┏━━

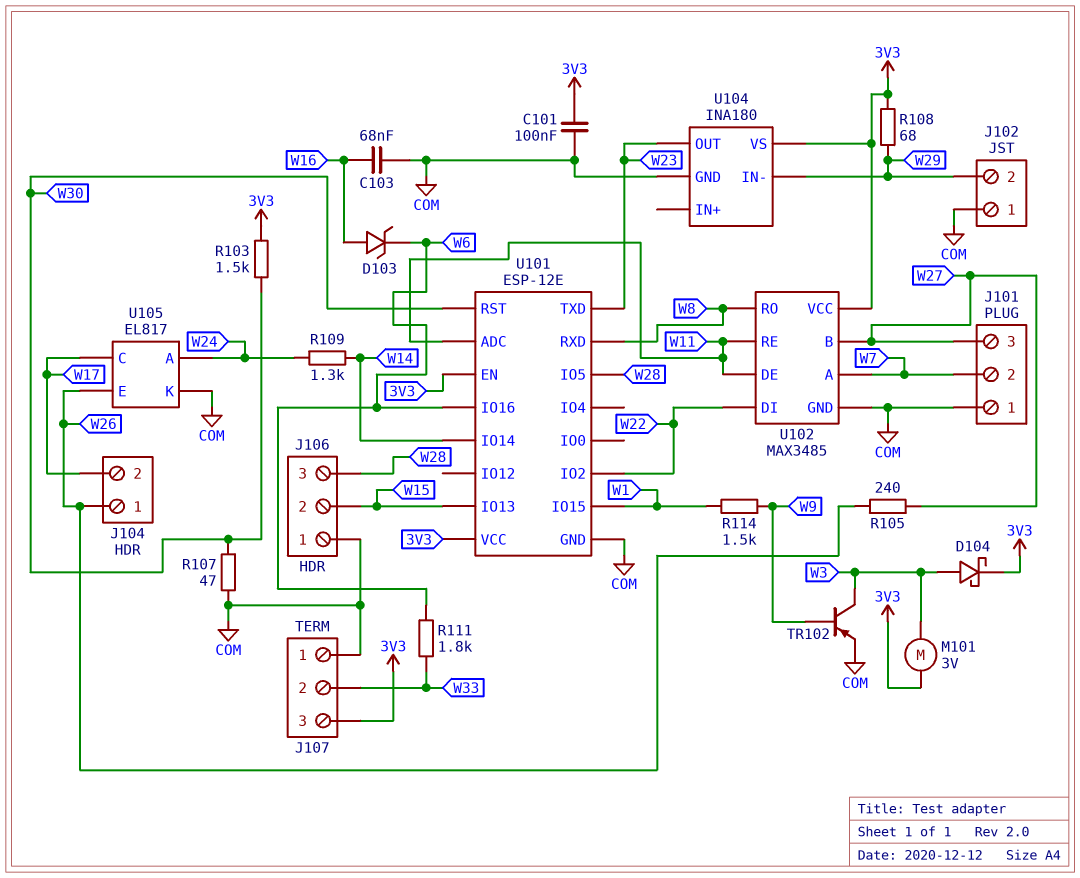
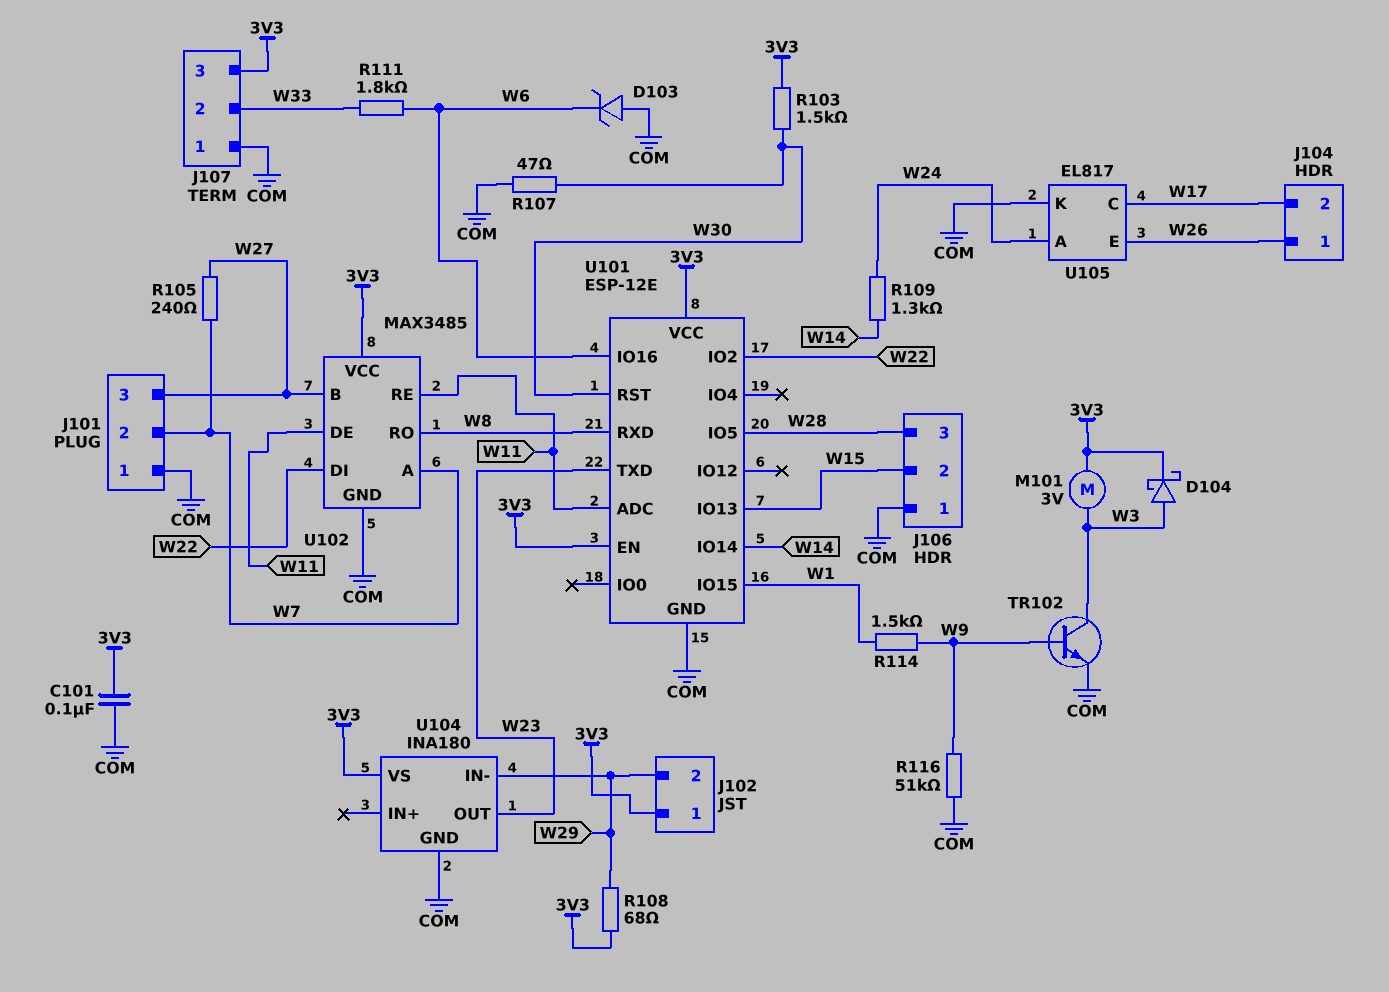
C103: 68nF (COM, W16) -> none
D103: zener (A W16, K W6) -> zener (A COM, K W6)
J102 pin 1: COM -> 3V3
R105: 240 (W26, W27) -> 240 (W7, W27)
R116: none -> 51k (COM, W9)
TR102: PNP (B W9, C W3, E COM) -> NPN (B W9, C W3, E COM)

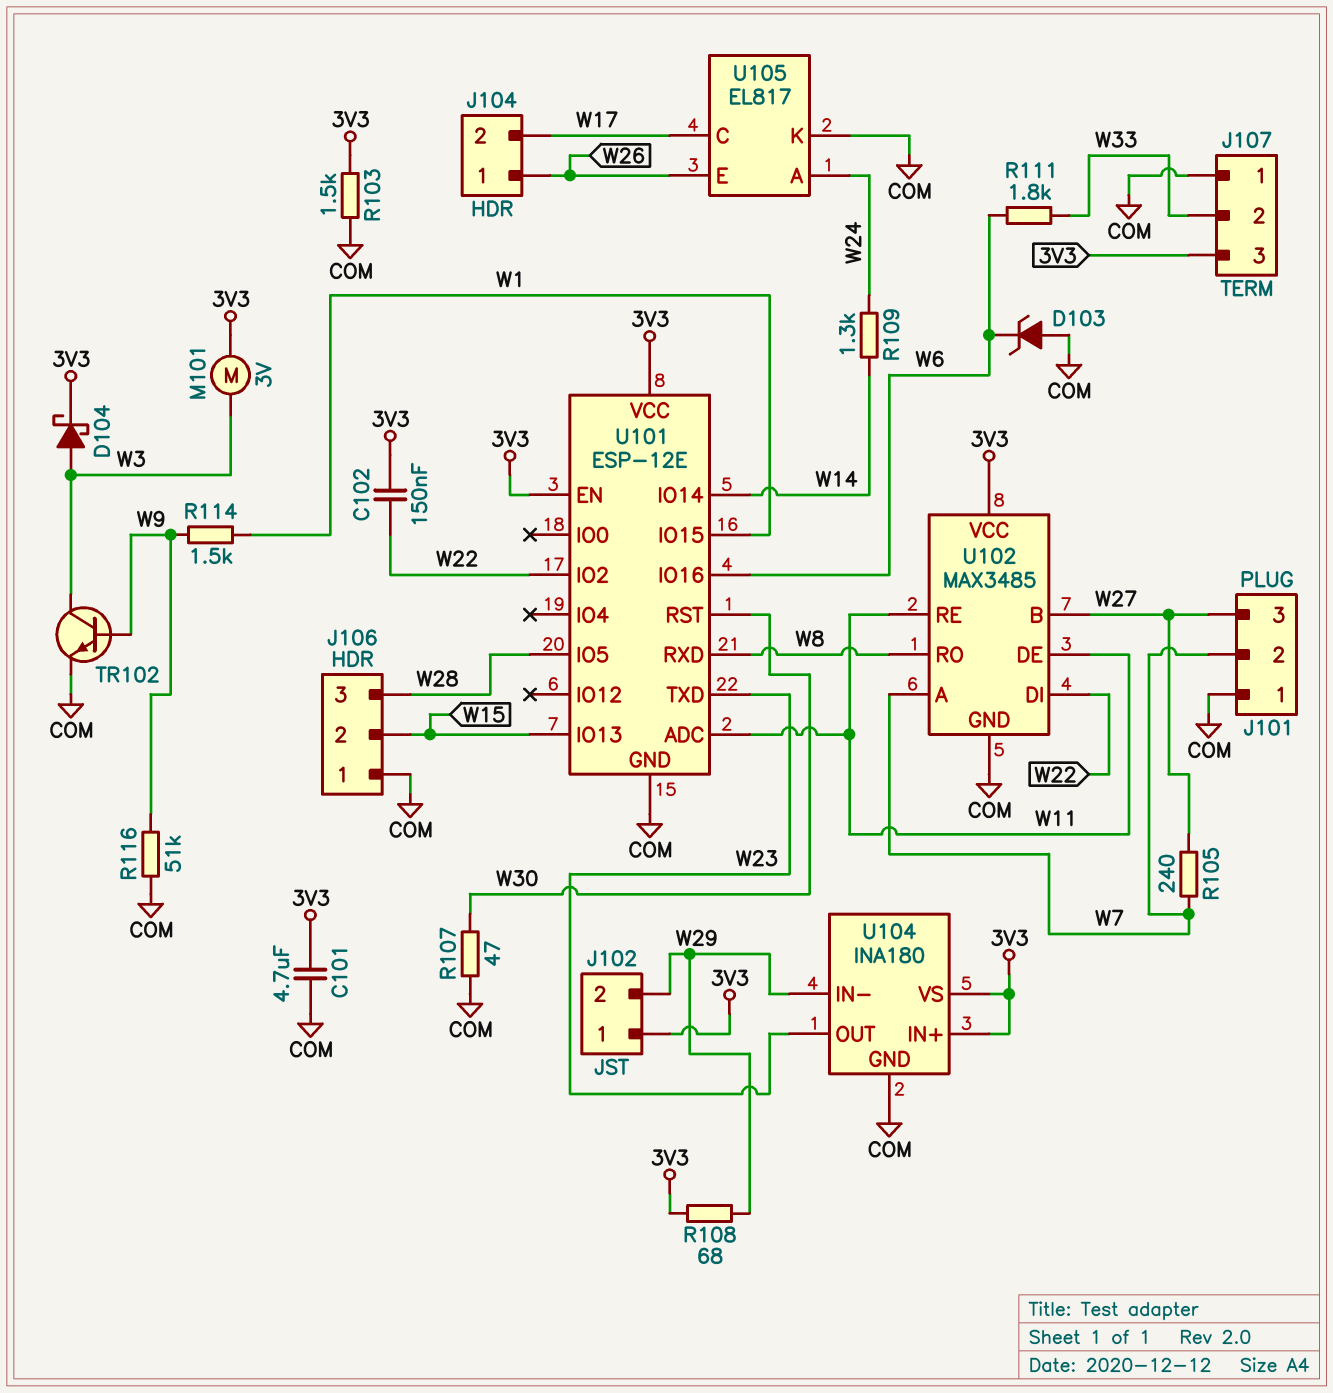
C101: 100nF (3V3, COM) -> 4.7uF (3V3, COM)
C102: none -> 150nF (3V3, W22)
R103: 1.5k (3V3, W30) -> 1.5k (3V3, COM)
U104 pin IN+: none -> 3V3

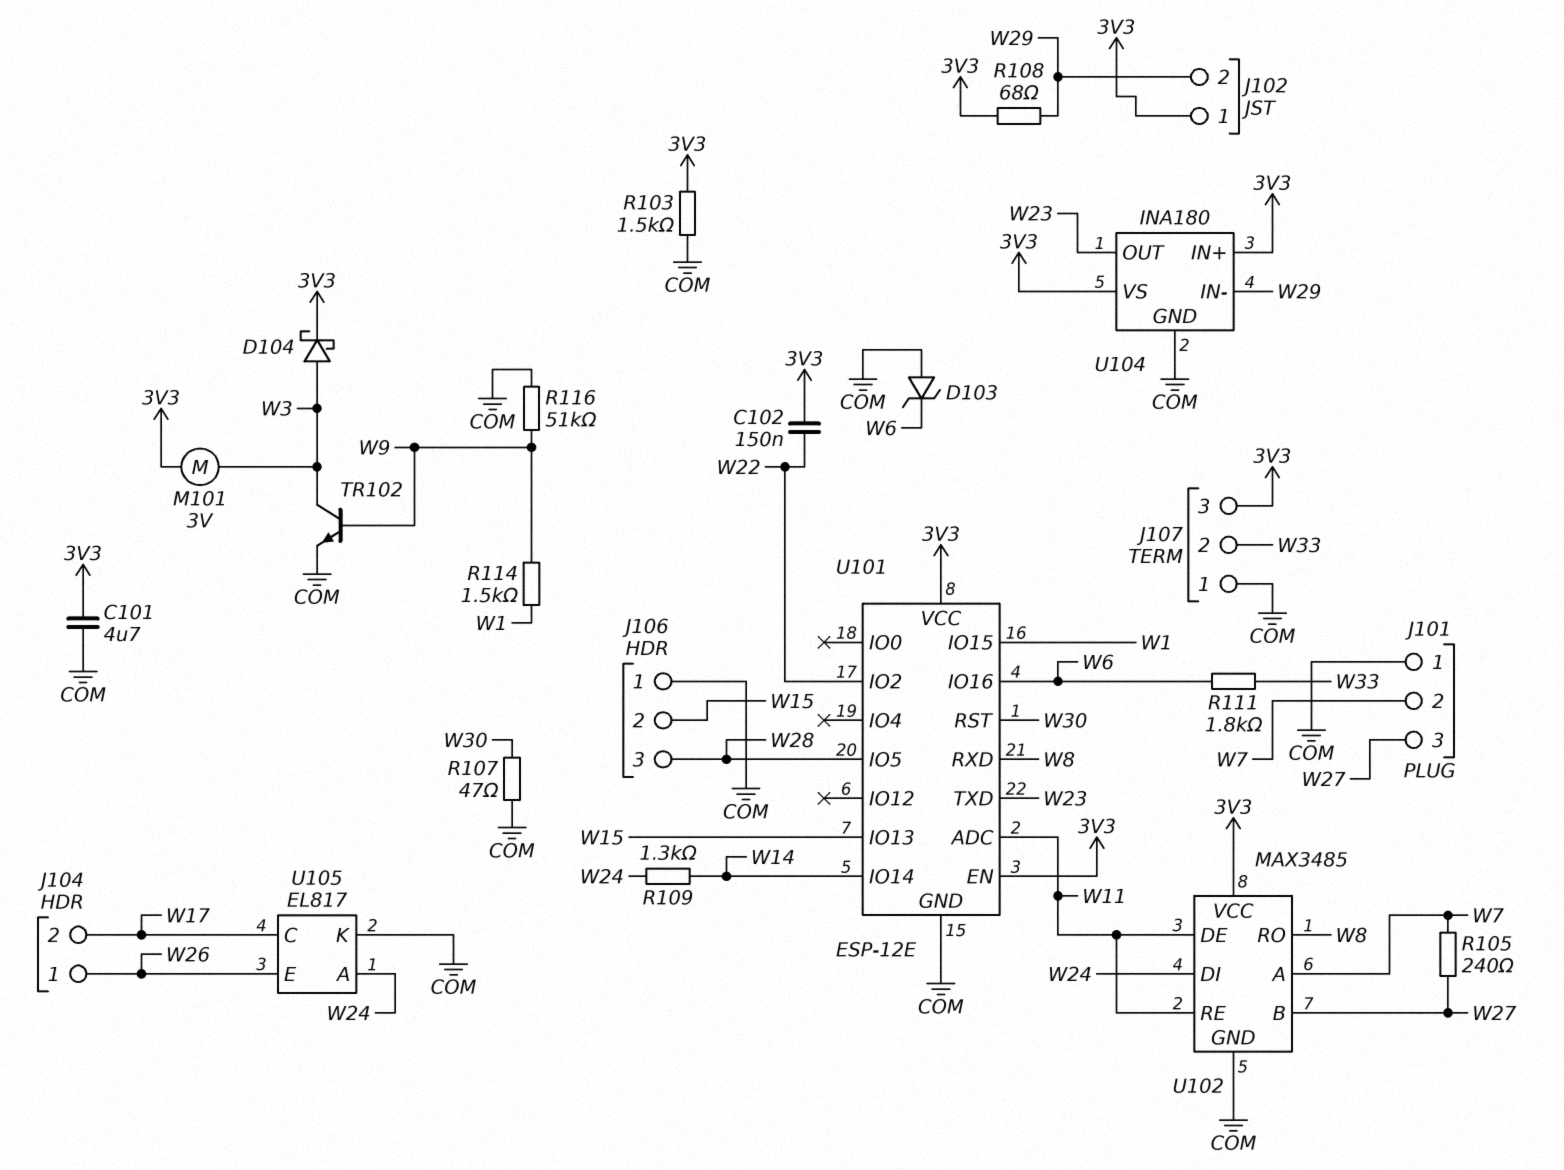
U102 pin DI: W22 -> W24

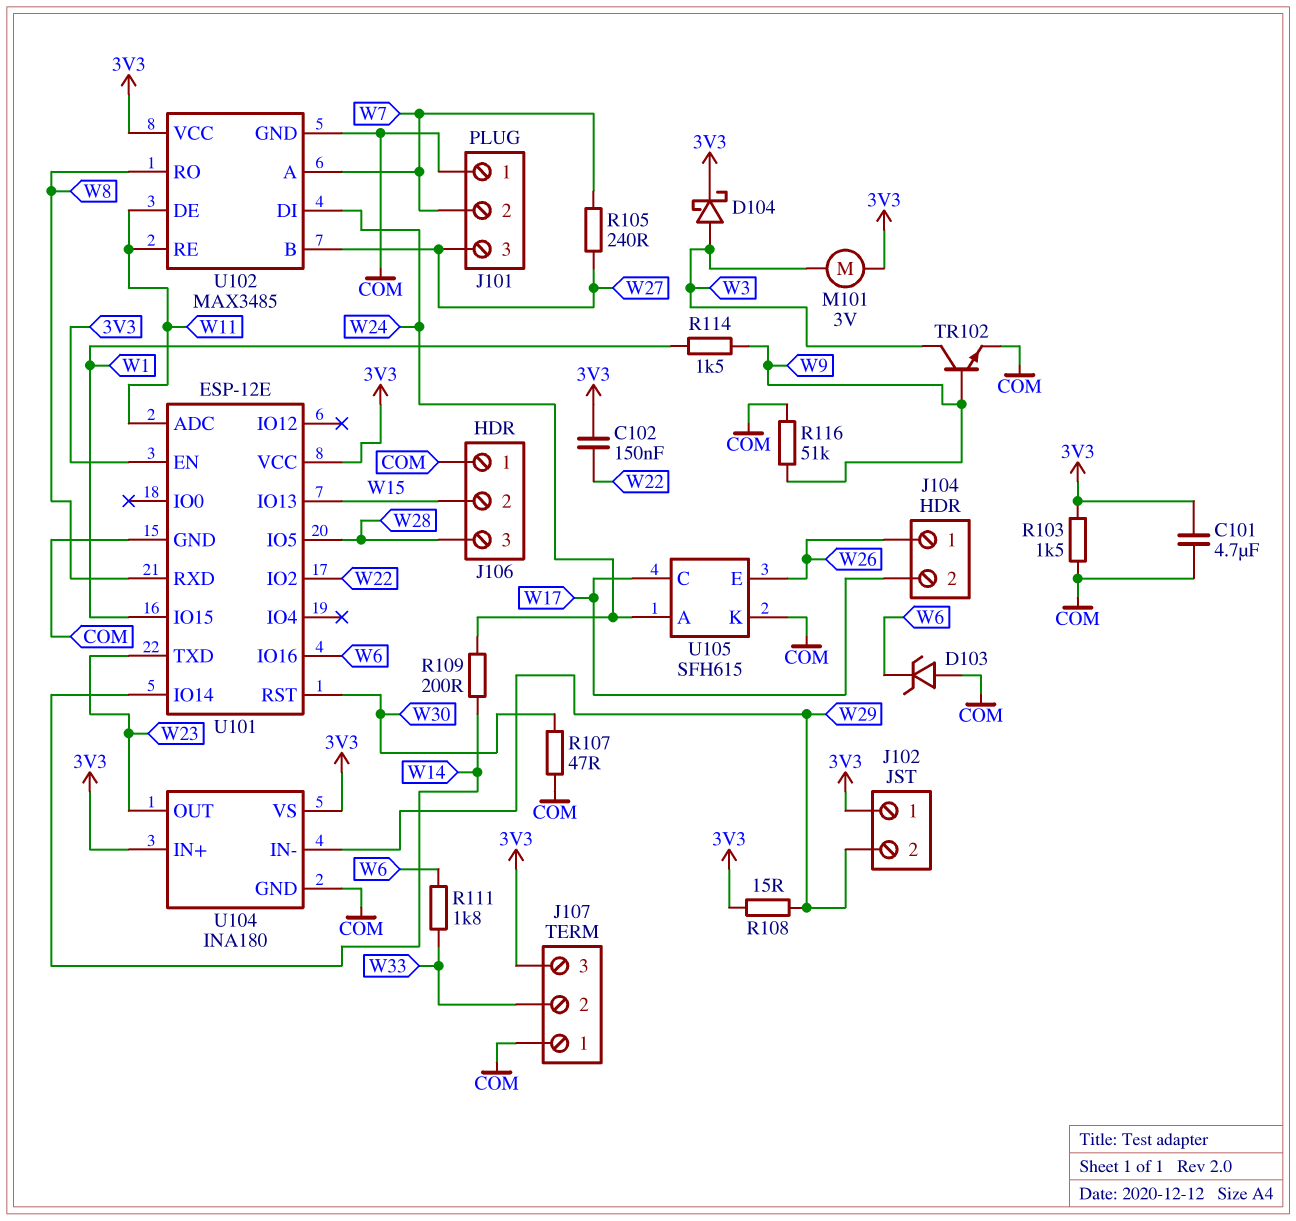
R108: 68 (3V3, W29) -> 15 (3V3, W29)
R109: 1.3k (W14, W24) -> 200 (W14, W24)
U105: EL817 -> SFH615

┗━━

WORK TASK - The lines to return run from the line containing "R105: 240 (W26, W27) -> 240 (W7, W27)" through the last line of the records. Give them exactly, omitting pictures.

OUTPUT BELOW -
R105: 240 (W26, W27) -> 240 (W7, W27)
R116: none -> 51k (COM, W9)
TR102: PNP (B W9, C W3, E COM) -> NPN (B W9, C W3, E COM)

C101: 100nF (3V3, COM) -> 4.7uF (3V3, COM)
C102: none -> 150nF (3V3, W22)
R103: 1.5k (3V3, W30) -> 1.5k (3V3, COM)
U104 pin IN+: none -> 3V3

U102 pin DI: W22 -> W24

R108: 68 (3V3, W29) -> 15 (3V3, W29)
R109: 1.3k (W14, W24) -> 200 (W14, W24)
U105: EL817 -> SFH615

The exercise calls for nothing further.